RECORD EXCERPTS:

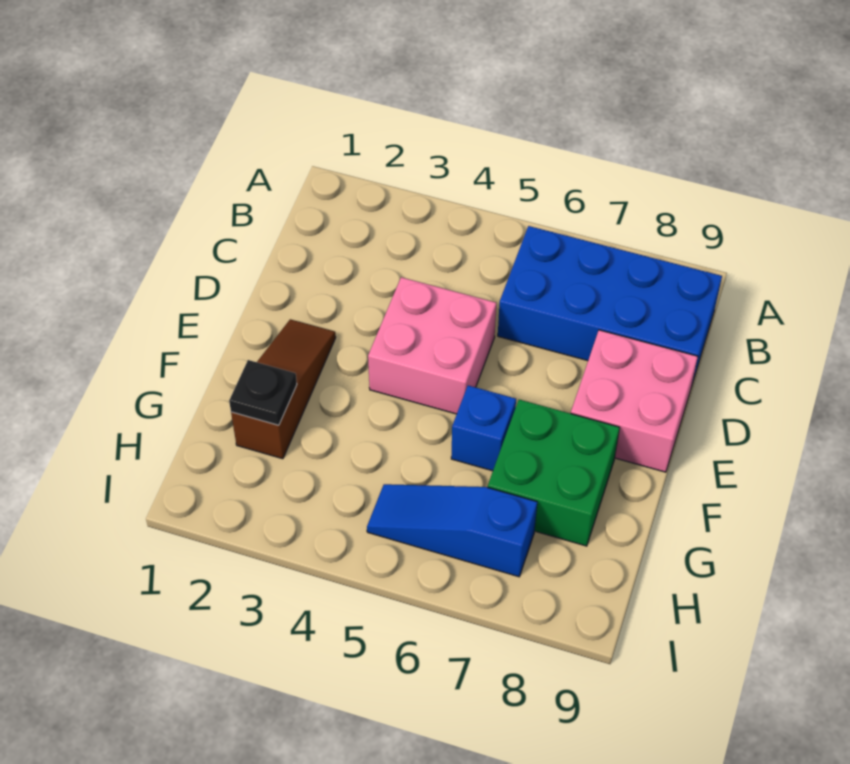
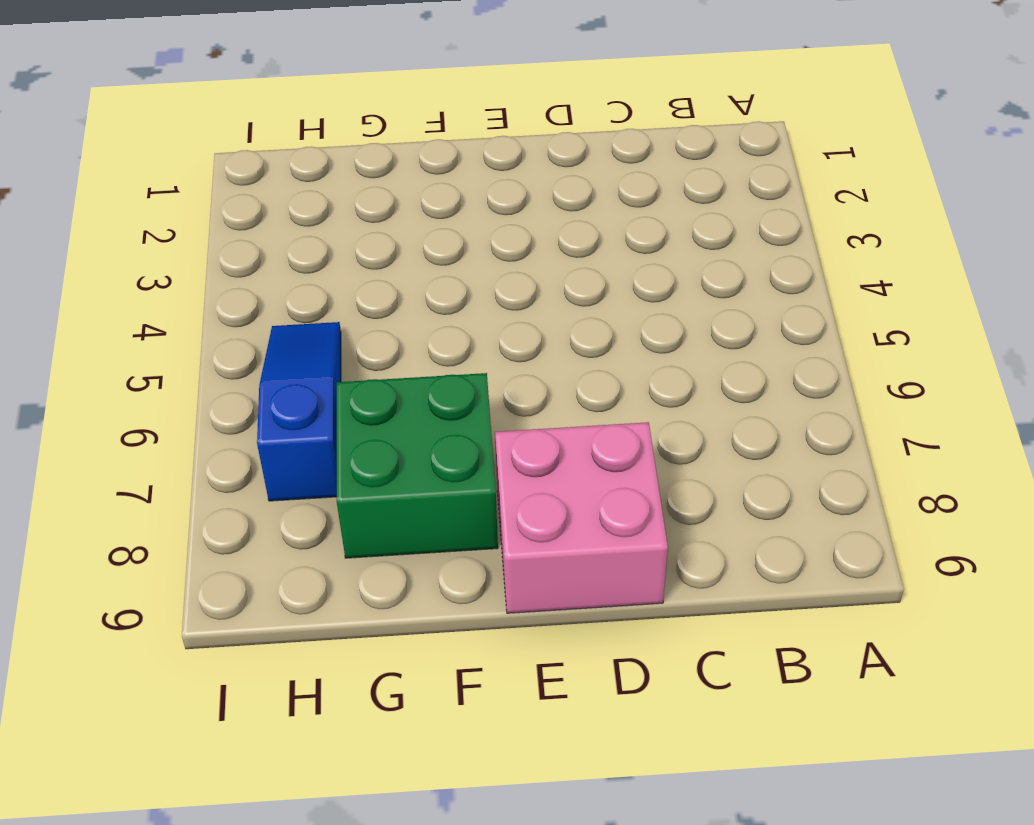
none -> blue brick B6:C9 level 1
none -> pink brick D4:E5 level 1

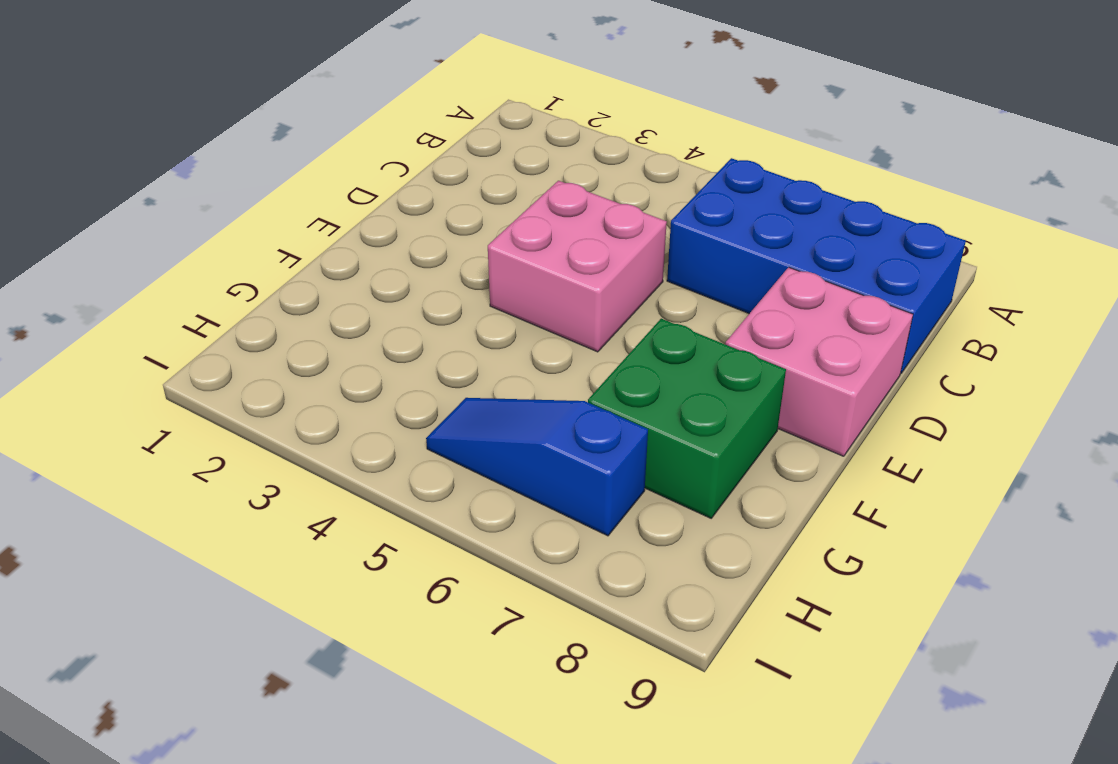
none -> brown slope E2:G2 level 1 top G
none -> blue brick F6 level 1

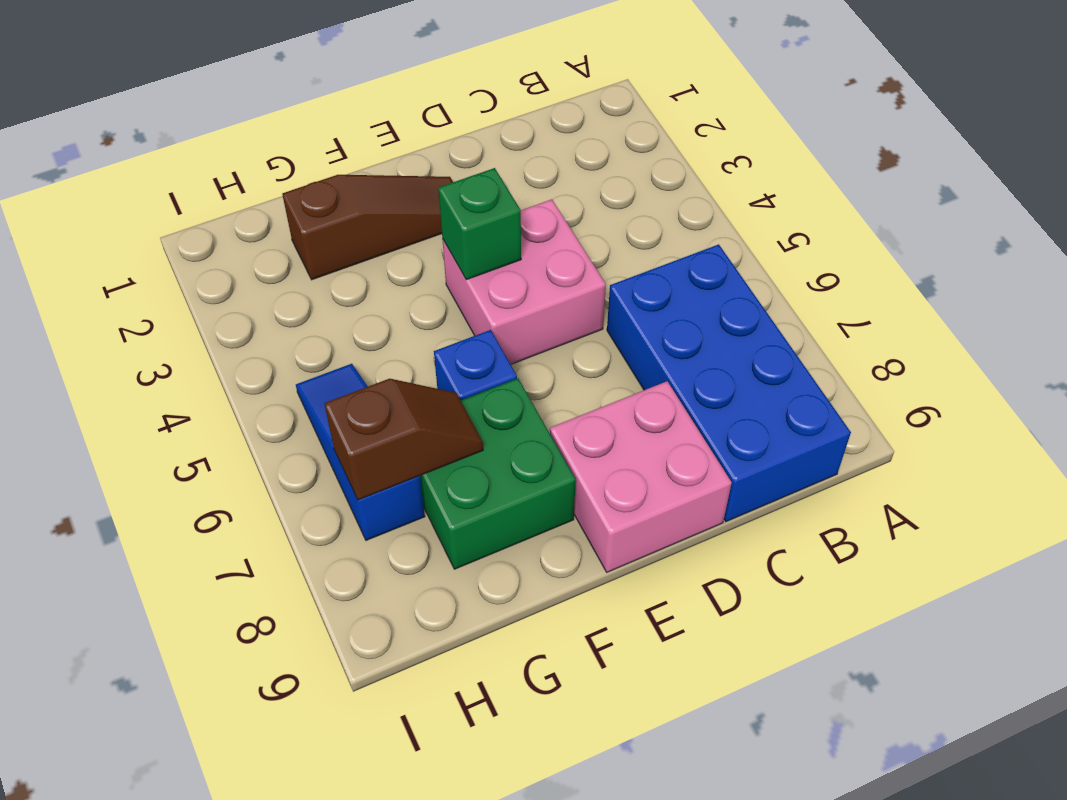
green brick E4 level 2 -> none
brown slope G7:H7 level 2 top H -> none
none -> black plate G2 level 2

EXERCISE DESCRIPTION:
Each line from the one containing "green brick E4 level 2 -> none" to the close of the records must appear in the output exactly, and no other line.

SOLUTION BELOW:
green brick E4 level 2 -> none
brown slope G7:H7 level 2 top H -> none
none -> black plate G2 level 2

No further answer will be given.